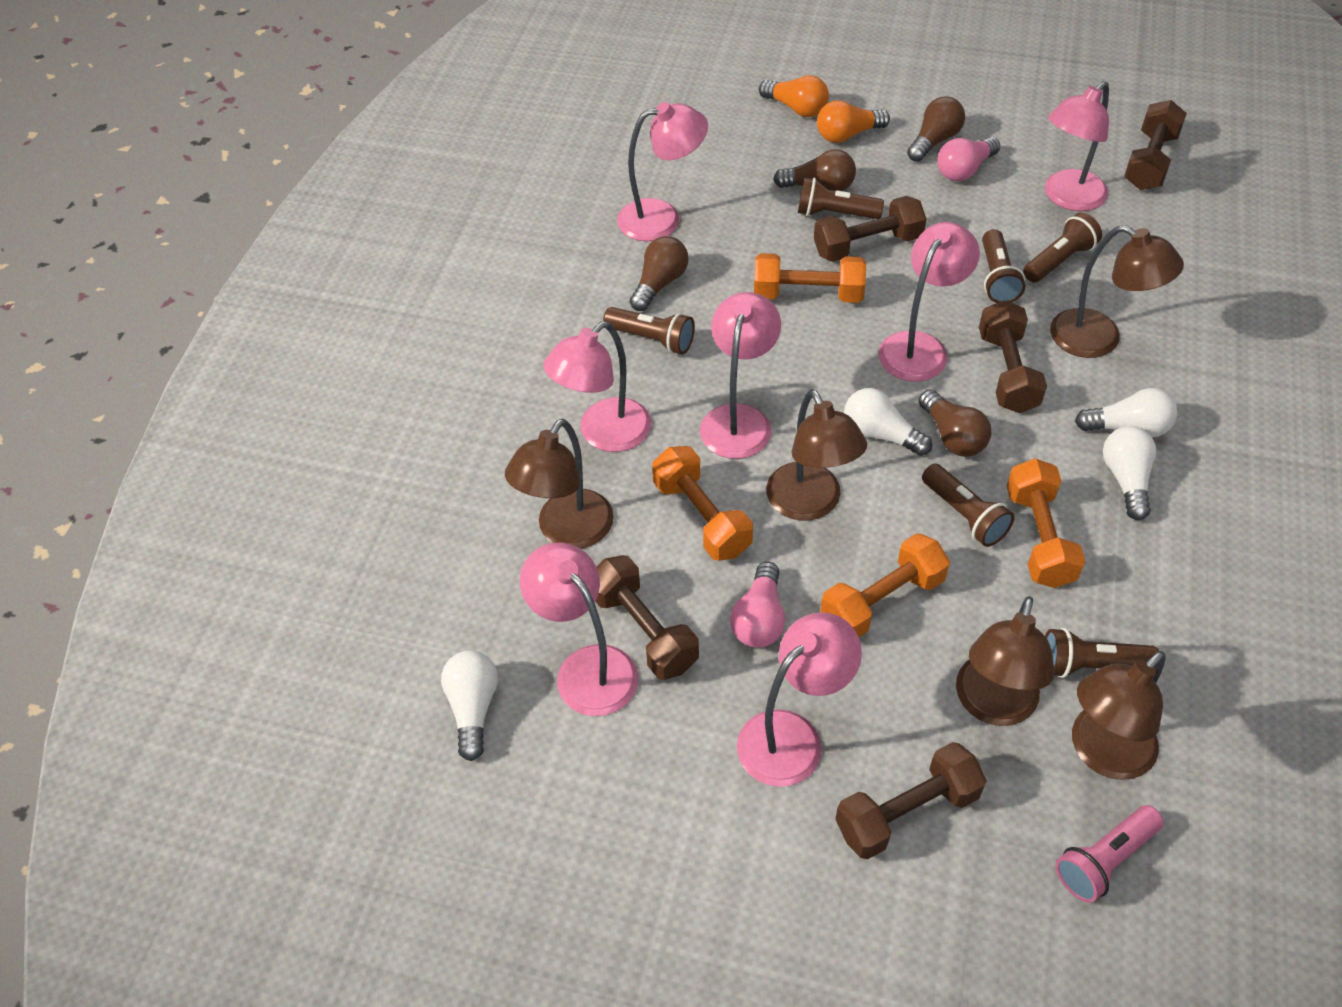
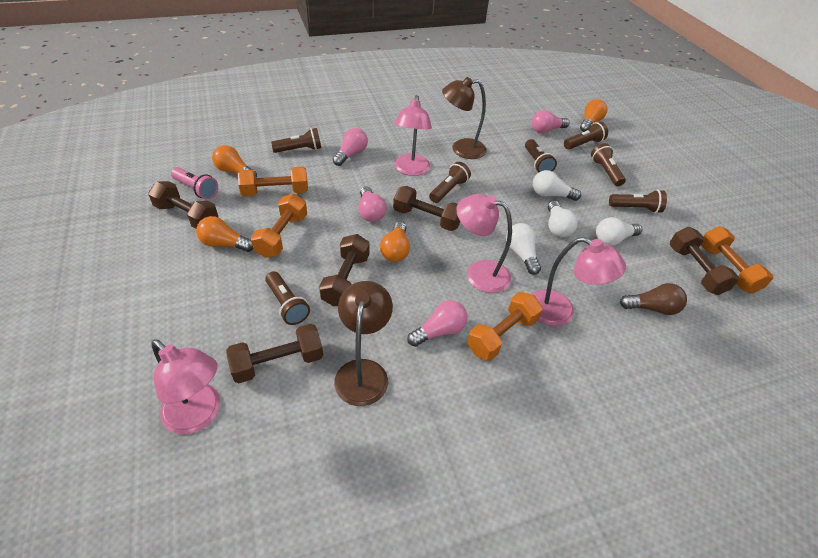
brown flashlight: 6 -> 7
brown lamp: 5 -> 2
brown light bulb: 4 -> 1
orange light bulb: 2 -> 4
pink lamp: 7 -> 4
pink light bulb: 2 -> 4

= = = = = = =

[EXERCISE DETAILS]: Exact repetition of the material above is required, with the images removed.

[RESPONSE AREA]:
brown flashlight: 6 -> 7
brown lamp: 5 -> 2
brown light bulb: 4 -> 1
orange light bulb: 2 -> 4
pink lamp: 7 -> 4
pink light bulb: 2 -> 4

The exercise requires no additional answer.